━━━━━ Material to process
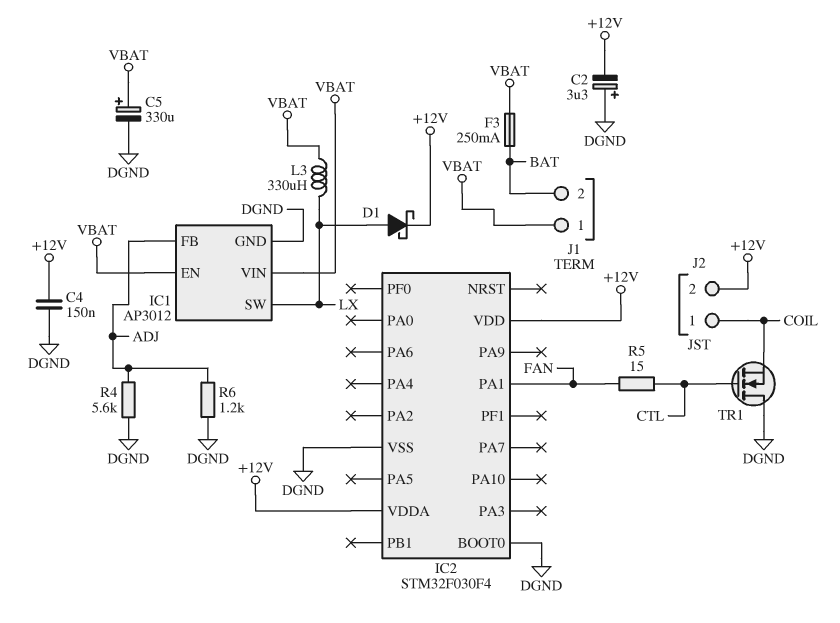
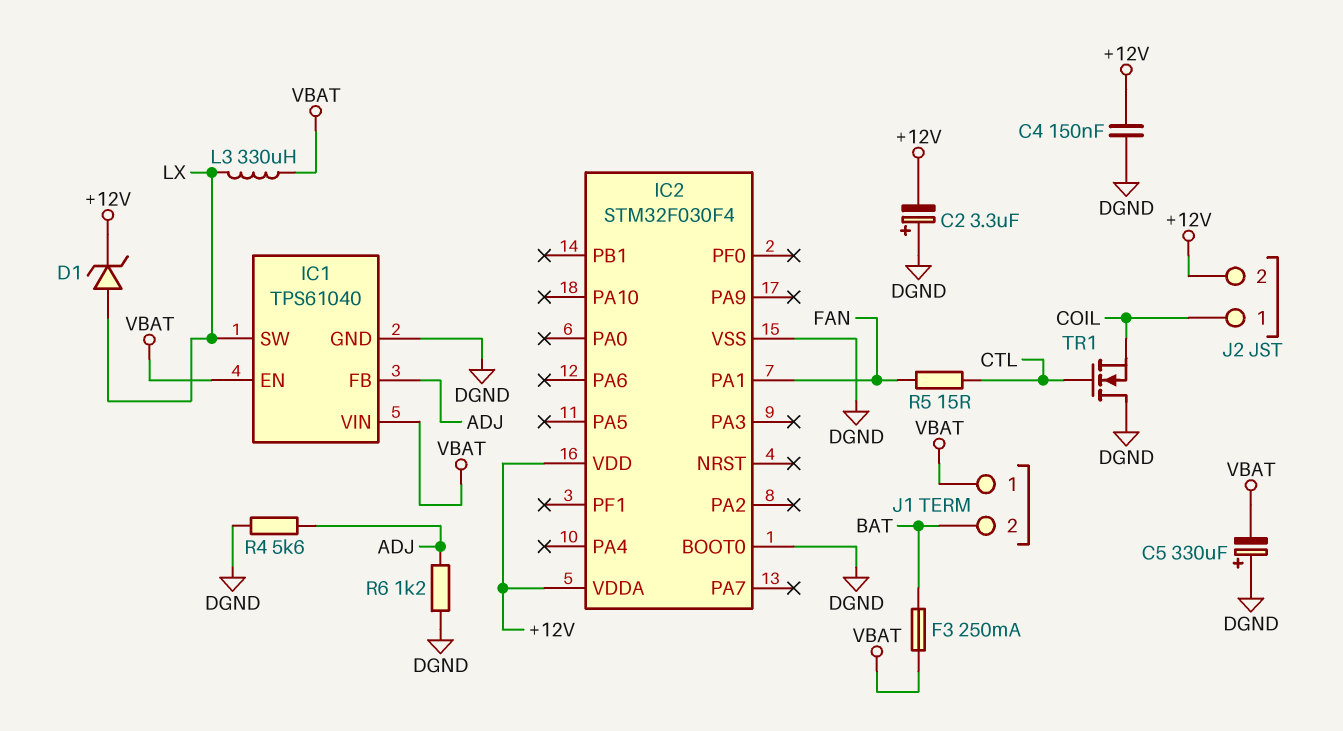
C5: 330uF (plus VBAT, minus DGND) -> 330uF (plus DGND, minus VBAT)
D1: schottky (A LX, K +12V) -> zener (A LX, K +12V)
IC1: AP3012 -> TPS61040

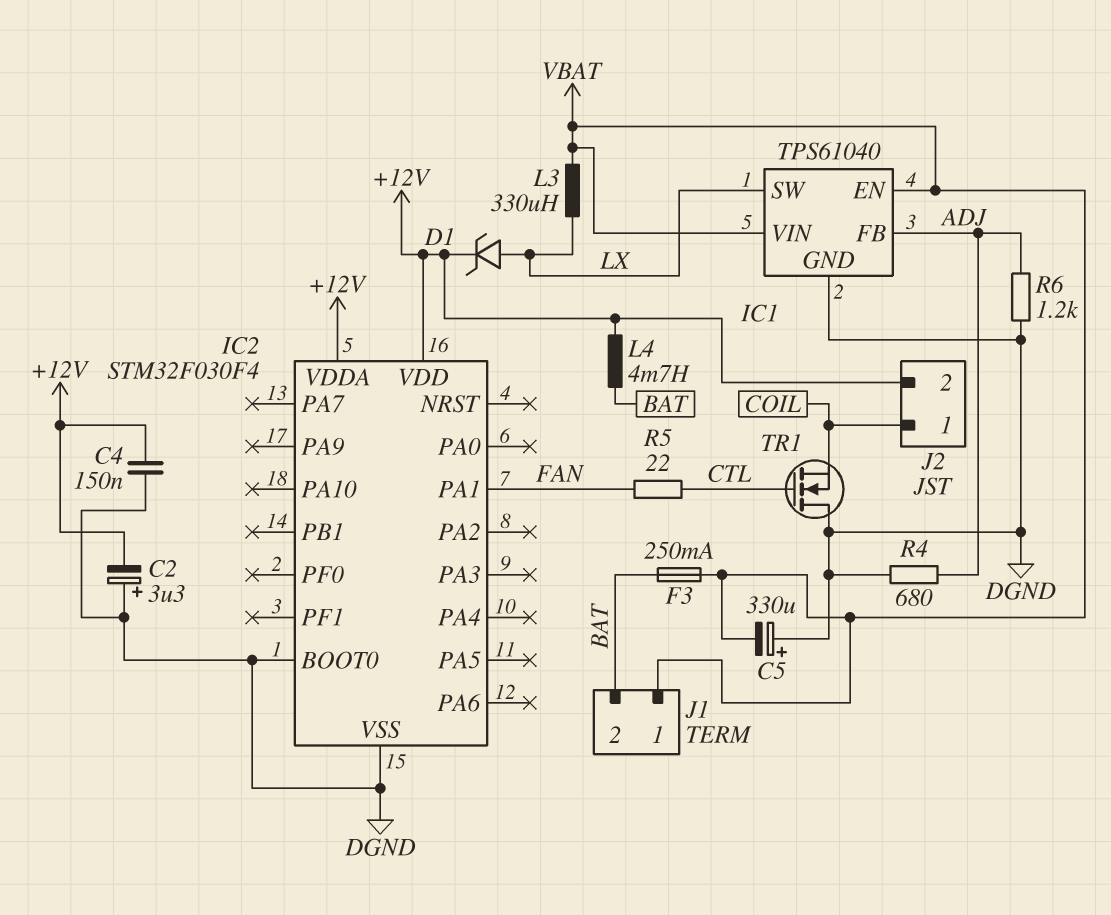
L4: none -> 4.7mH (+12V, BAT)
R4: 5.6k (ADJ, DGND) -> 680 (ADJ, DGND)
R5: 15 (CTL, FAN) -> 22 (CTL, FAN)

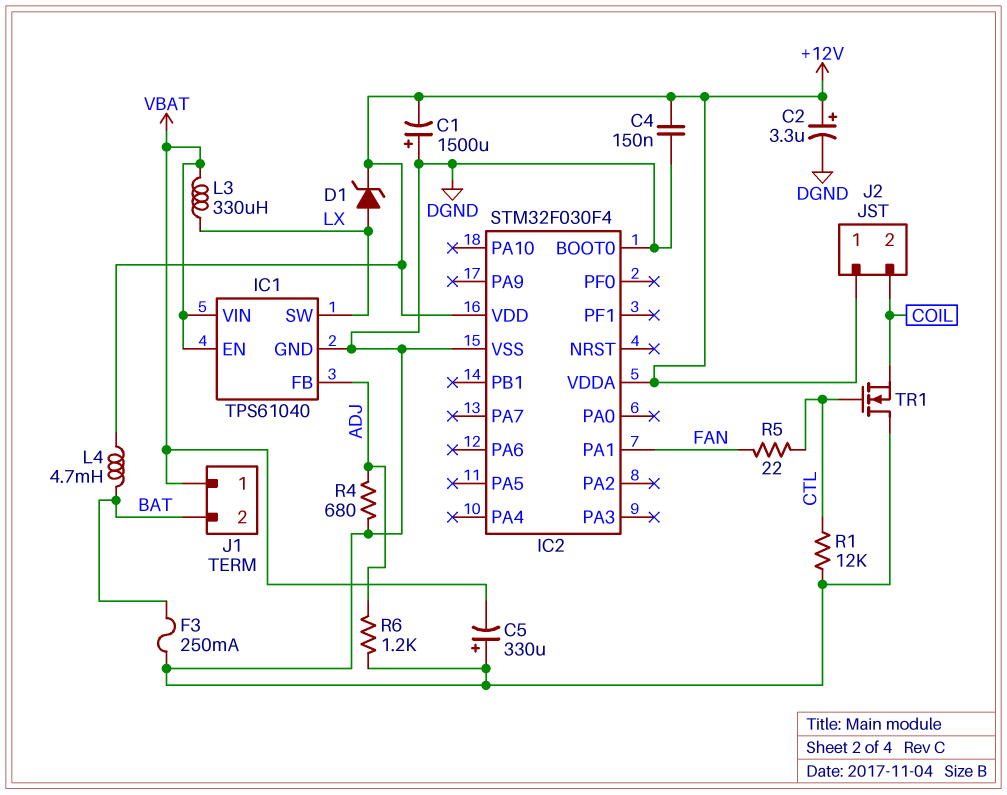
C1: none -> 1500uF (plus DGND, minus +12V)
C2: 3.3uF (plus DGND, minus +12V) -> 3.3uF (plus +12V, minus DGND)
F3: 250mA (BAT, VBAT) -> 250mA (BAT, DGND)
J2 pin 1: COIL -> +12V
J2 pin 2: +12V -> COIL
R1: none -> 12k (CTL, DGND)

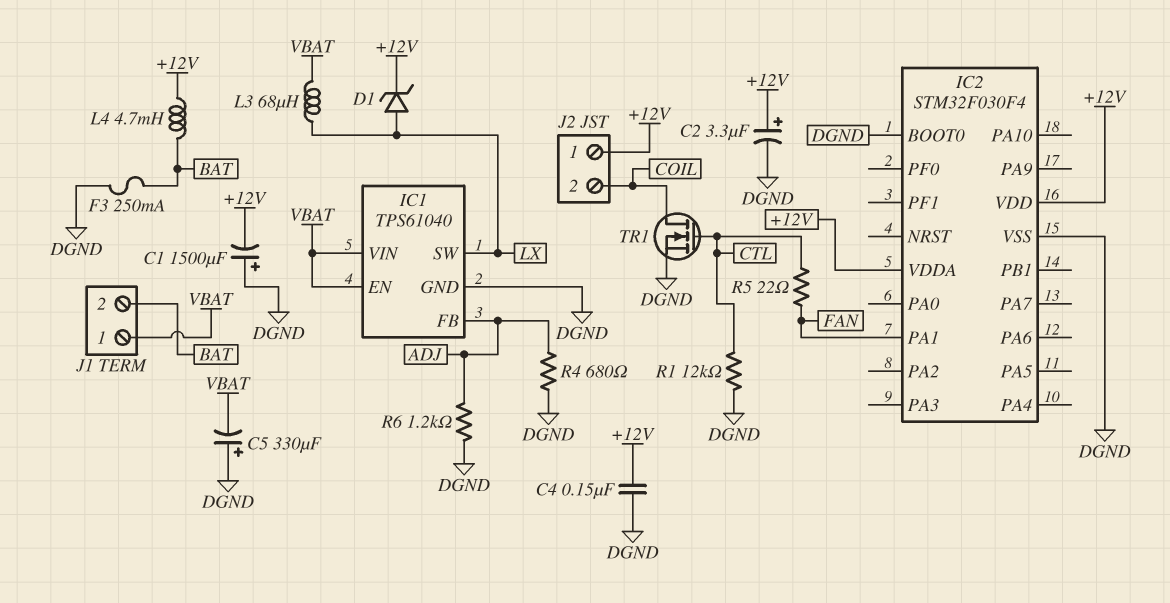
L3: 330uH (LX, VBAT) -> 68uH (LX, VBAT)
TR1: NMOS (G CTL, D DGND, S COIL) -> NMOS (G CTL, D COIL, S DGND)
━━━━━━━━━━
• _Work task_:
Your answer should be one number: how many lines of the listing include the word "plus".

• _Response to the task_:
3